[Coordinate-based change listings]
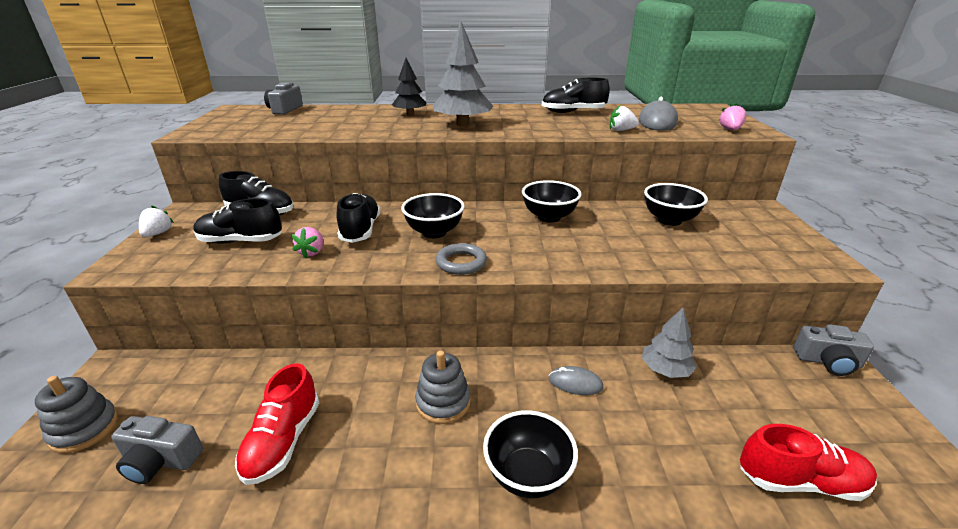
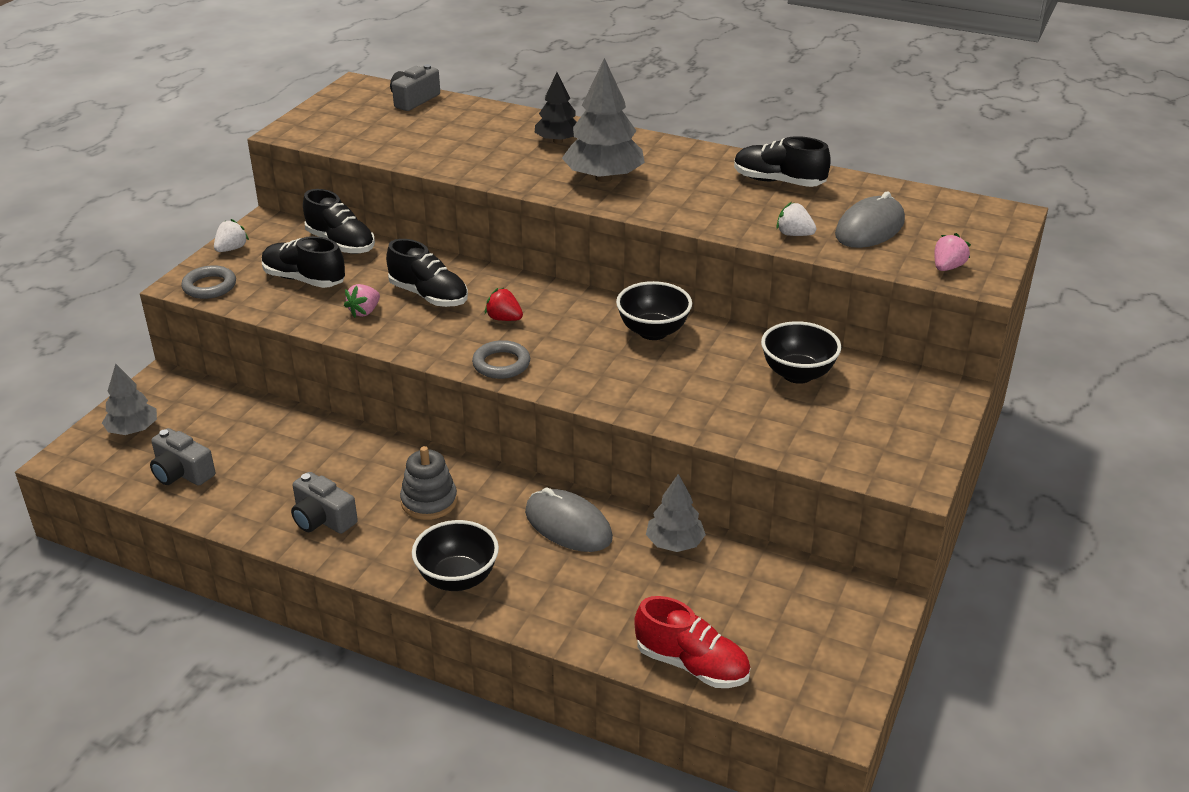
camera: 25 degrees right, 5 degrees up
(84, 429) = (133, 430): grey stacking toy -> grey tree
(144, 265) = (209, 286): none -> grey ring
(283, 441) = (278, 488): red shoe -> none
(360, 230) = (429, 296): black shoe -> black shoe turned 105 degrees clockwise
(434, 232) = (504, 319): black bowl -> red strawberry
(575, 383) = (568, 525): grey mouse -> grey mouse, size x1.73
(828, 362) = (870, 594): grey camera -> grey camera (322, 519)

...

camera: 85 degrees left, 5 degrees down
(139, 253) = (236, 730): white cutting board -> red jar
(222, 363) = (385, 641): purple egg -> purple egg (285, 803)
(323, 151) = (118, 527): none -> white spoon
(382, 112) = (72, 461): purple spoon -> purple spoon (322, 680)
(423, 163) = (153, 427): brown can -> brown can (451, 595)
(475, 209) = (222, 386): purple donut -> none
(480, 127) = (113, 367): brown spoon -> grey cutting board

#### Assignment
Could you restate, word for word, the lines above from the one with "camera: 25 degrees right, 5 degrees up" to the one with "(360, 230) = (429, 296): black", both included?

#### Reply
camera: 25 degrees right, 5 degrees up
(84, 429) = (133, 430): grey stacking toy -> grey tree
(144, 265) = (209, 286): none -> grey ring
(283, 441) = (278, 488): red shoe -> none
(360, 230) = (429, 296): black shoe -> black shoe turned 105 degrees clockwise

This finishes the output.